[Coordinate change listings]

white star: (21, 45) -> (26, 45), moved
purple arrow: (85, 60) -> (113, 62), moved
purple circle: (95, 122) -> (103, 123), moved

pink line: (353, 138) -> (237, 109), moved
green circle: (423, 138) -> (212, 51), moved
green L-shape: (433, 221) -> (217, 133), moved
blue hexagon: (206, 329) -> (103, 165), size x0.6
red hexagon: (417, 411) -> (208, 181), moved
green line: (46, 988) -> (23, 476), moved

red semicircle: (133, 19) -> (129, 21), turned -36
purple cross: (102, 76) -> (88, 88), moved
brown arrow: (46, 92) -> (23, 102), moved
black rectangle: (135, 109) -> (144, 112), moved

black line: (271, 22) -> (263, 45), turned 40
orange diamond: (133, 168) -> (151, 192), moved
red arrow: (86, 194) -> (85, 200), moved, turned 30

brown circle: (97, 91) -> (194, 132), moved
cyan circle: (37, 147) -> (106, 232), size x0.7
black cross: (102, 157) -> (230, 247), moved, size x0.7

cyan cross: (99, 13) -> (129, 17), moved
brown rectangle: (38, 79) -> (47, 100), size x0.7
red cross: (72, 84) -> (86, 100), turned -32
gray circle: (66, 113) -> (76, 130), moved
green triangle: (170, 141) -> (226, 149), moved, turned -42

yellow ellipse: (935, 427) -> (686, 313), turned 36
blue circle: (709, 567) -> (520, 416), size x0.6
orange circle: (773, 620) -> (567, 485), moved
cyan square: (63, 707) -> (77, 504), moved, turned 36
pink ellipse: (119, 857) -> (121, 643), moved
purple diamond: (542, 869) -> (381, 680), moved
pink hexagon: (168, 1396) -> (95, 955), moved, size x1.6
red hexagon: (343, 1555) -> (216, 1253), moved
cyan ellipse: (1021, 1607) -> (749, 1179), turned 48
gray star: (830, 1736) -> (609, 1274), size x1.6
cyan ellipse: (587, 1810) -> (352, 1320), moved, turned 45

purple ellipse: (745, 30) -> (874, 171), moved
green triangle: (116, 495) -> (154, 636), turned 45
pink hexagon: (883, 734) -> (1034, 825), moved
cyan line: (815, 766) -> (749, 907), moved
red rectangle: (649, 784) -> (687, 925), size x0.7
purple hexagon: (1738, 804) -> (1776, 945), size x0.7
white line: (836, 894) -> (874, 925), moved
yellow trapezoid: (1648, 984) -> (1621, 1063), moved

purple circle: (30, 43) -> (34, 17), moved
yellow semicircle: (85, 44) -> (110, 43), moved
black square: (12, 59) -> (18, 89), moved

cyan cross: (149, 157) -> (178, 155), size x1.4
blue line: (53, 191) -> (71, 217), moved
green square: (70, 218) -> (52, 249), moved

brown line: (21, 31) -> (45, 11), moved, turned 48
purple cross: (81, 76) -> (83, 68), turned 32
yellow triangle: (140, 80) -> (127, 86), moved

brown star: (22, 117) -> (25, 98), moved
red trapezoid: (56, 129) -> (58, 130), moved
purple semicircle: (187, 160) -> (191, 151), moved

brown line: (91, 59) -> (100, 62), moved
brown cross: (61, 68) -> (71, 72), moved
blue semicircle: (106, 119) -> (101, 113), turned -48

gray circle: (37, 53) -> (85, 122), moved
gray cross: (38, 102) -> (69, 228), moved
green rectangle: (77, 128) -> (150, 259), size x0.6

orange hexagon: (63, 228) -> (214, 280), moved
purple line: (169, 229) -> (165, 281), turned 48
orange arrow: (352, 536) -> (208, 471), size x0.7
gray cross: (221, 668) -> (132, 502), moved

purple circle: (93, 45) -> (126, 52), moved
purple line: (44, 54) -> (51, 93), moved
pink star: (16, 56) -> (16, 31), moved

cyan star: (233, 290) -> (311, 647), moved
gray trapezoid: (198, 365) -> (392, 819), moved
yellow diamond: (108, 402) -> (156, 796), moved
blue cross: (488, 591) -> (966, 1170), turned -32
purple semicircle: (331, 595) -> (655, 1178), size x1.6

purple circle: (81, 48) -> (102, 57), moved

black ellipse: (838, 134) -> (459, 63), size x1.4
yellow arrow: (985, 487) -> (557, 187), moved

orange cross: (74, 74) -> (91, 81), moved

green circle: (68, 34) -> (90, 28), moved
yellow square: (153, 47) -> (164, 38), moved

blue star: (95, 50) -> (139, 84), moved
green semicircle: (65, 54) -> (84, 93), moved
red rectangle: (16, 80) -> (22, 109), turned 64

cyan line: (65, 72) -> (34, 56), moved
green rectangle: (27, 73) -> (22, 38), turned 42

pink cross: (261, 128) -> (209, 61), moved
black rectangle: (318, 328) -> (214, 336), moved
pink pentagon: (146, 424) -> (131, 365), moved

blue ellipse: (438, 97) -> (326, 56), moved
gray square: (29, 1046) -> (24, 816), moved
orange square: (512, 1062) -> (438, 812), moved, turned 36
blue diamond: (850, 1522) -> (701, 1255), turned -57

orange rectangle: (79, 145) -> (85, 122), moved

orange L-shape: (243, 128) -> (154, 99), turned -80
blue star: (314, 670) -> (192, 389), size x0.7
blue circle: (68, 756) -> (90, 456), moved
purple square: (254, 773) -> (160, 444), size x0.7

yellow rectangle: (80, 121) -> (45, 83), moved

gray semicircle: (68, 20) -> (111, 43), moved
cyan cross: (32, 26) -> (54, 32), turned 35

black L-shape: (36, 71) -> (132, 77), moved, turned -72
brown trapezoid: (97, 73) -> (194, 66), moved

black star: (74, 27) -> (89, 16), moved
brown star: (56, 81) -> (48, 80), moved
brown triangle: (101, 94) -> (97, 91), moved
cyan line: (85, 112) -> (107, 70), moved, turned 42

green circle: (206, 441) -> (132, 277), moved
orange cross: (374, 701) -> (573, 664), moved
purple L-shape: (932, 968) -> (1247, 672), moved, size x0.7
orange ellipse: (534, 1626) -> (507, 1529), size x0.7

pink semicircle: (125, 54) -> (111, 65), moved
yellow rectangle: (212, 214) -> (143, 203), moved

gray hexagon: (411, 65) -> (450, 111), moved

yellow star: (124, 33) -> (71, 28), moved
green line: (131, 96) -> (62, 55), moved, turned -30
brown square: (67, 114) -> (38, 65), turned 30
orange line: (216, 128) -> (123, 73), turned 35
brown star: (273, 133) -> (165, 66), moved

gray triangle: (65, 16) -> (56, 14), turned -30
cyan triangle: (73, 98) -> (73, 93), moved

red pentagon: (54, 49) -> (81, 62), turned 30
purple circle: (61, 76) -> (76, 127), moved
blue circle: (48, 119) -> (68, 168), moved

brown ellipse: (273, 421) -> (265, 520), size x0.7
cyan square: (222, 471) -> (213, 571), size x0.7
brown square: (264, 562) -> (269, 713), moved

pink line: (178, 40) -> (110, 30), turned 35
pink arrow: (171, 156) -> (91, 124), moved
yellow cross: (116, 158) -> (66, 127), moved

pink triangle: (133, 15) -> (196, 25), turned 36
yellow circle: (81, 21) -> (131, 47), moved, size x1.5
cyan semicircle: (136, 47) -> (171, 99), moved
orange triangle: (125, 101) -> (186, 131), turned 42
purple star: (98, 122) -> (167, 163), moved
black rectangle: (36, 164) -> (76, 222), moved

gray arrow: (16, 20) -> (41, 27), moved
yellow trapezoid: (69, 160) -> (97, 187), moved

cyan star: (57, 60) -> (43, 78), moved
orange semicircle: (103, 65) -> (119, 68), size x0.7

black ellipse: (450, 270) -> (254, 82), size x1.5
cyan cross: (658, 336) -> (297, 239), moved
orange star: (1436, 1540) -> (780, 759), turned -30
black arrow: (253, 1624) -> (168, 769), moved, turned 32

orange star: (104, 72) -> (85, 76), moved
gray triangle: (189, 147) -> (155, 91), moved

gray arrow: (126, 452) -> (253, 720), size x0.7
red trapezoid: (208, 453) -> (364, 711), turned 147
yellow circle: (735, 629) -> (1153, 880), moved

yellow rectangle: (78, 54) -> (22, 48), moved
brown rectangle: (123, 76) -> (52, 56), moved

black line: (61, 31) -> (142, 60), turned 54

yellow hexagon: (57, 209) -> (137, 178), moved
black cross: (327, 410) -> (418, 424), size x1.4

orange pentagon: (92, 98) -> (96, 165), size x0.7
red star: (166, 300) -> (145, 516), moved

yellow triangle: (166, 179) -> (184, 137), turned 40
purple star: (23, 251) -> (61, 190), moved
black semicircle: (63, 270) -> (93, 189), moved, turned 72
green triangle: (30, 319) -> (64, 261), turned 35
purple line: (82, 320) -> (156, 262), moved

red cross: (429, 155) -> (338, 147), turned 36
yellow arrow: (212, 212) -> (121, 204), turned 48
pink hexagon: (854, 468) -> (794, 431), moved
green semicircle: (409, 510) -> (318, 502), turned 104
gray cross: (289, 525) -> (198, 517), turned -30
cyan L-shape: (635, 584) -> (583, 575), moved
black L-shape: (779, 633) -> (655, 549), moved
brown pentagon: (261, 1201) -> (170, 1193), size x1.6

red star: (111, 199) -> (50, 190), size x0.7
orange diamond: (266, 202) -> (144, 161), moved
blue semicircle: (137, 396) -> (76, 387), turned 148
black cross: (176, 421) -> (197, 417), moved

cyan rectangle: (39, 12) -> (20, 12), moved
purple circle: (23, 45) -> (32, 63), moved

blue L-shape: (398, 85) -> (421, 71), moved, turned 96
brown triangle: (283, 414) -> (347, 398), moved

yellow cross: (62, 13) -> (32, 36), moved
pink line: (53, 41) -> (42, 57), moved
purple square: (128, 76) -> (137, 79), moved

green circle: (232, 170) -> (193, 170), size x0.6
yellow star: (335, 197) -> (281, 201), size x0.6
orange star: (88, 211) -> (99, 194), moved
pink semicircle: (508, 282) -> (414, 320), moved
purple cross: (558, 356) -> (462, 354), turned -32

§ Task directions
Using the records above, copy word for word the line with "purple square: (254, 773)", the line with "pink semicircle: (125, 54)", and every line between them.

§ Answer to the exercise
purple square: (254, 773) -> (160, 444), size x0.7

yellow rectangle: (80, 121) -> (45, 83), moved

gray semicircle: (68, 20) -> (111, 43), moved
cyan cross: (32, 26) -> (54, 32), turned 35

black L-shape: (36, 71) -> (132, 77), moved, turned -72
brown trapezoid: (97, 73) -> (194, 66), moved

black star: (74, 27) -> (89, 16), moved
brown star: (56, 81) -> (48, 80), moved
brown triangle: (101, 94) -> (97, 91), moved
cyan line: (85, 112) -> (107, 70), moved, turned 42

green circle: (206, 441) -> (132, 277), moved
orange cross: (374, 701) -> (573, 664), moved
purple L-shape: (932, 968) -> (1247, 672), moved, size x0.7
orange ellipse: (534, 1626) -> (507, 1529), size x0.7

pink semicircle: (125, 54) -> (111, 65), moved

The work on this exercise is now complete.